THE TASK
Take the records below and set down exactly the lines from the one with "ołówek (żółty) (79,172,142,242)" to the one with "latarka (turkusowy) (501,186,591,248)", ends included; do not copy the pictures.

MATERIALS PROVIDED
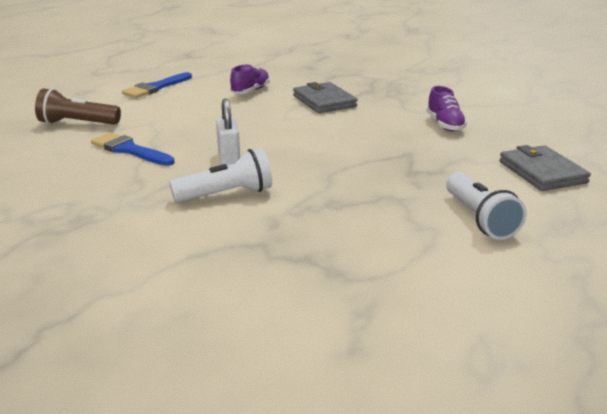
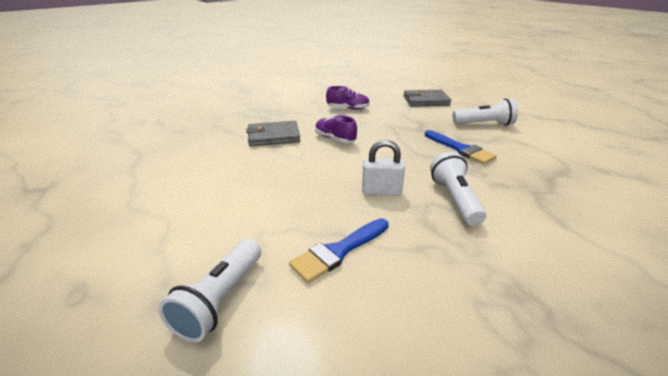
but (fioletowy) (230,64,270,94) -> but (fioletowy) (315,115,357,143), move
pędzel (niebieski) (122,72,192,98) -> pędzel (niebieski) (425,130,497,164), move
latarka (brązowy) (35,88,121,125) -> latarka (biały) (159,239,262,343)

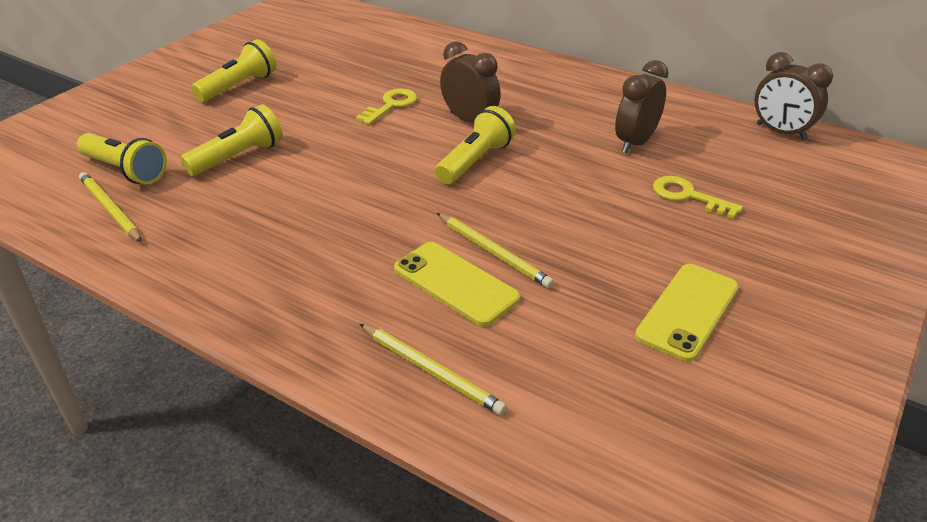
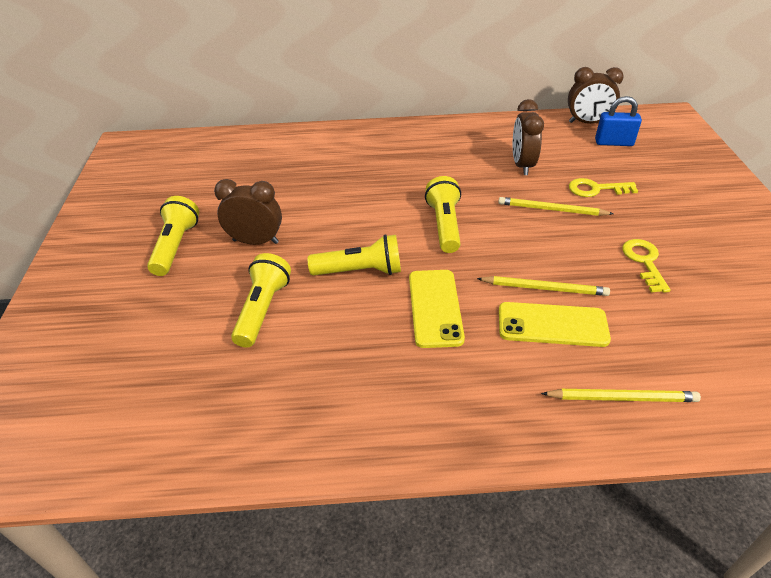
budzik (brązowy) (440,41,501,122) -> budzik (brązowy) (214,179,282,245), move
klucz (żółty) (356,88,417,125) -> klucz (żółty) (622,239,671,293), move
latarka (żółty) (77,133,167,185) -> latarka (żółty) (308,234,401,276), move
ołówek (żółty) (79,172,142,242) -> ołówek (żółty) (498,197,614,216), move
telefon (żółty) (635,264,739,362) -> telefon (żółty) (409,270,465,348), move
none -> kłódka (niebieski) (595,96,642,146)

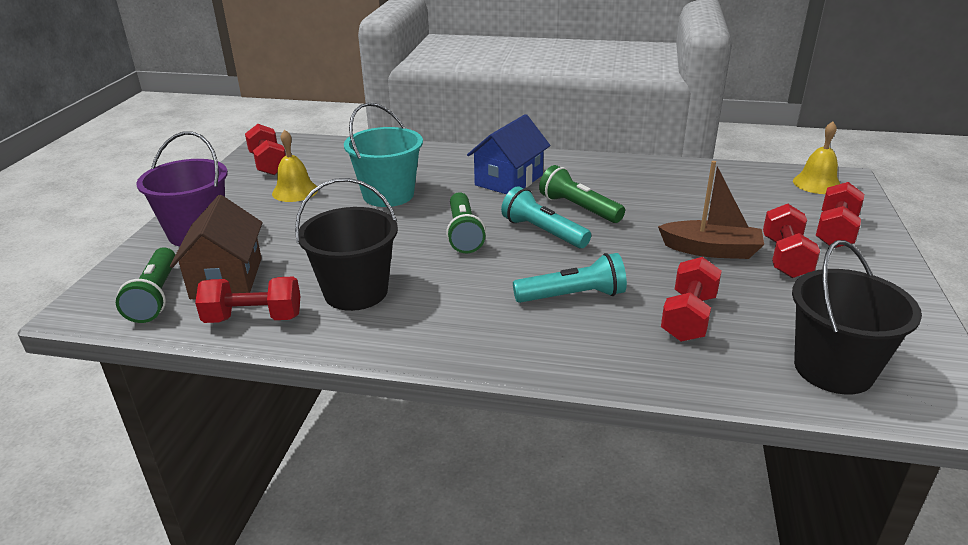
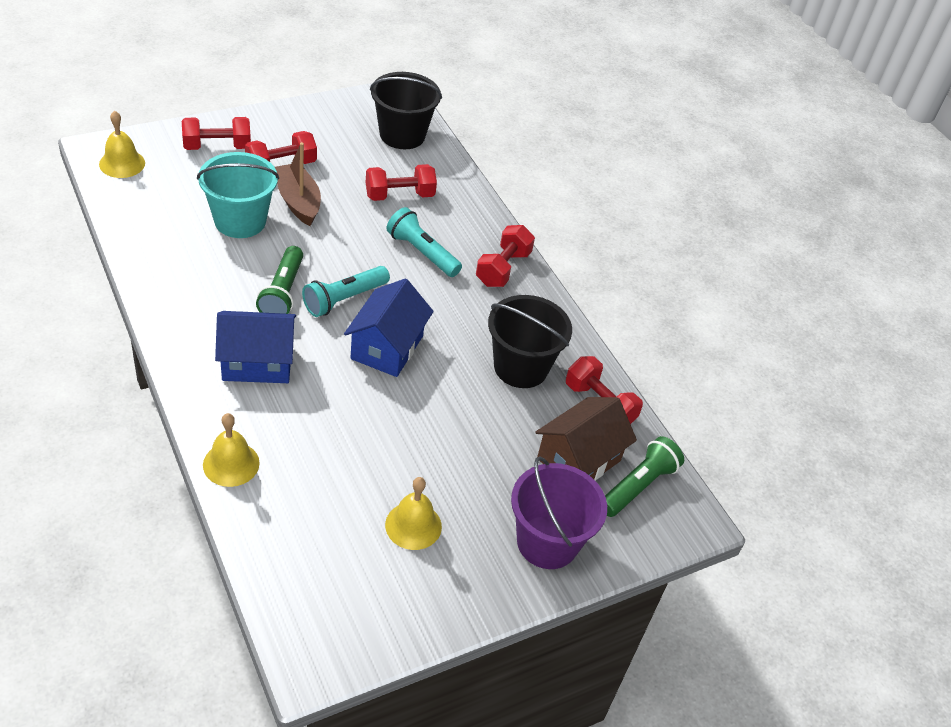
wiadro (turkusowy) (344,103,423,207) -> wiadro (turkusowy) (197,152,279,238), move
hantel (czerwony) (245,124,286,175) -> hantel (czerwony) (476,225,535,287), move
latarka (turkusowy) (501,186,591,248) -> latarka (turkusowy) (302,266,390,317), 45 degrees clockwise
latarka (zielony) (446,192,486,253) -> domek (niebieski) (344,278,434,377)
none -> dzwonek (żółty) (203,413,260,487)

OUTPUT OF THE TASK
ołówek (żółty) (79,172,142,242) -> ołówek (żółty) (498,197,614,216), move
telefon (żółty) (635,264,739,362) -> telefon (żółty) (409,270,465,348), move
none -> kłódka (niebieski) (595,96,642,146)

wiadro (turkusowy) (344,103,423,207) -> wiadro (turkusowy) (197,152,279,238), move
hantel (czerwony) (245,124,286,175) -> hantel (czerwony) (476,225,535,287), move
latarka (turkusowy) (501,186,591,248) -> latarka (turkusowy) (302,266,390,317), 45 degrees clockwise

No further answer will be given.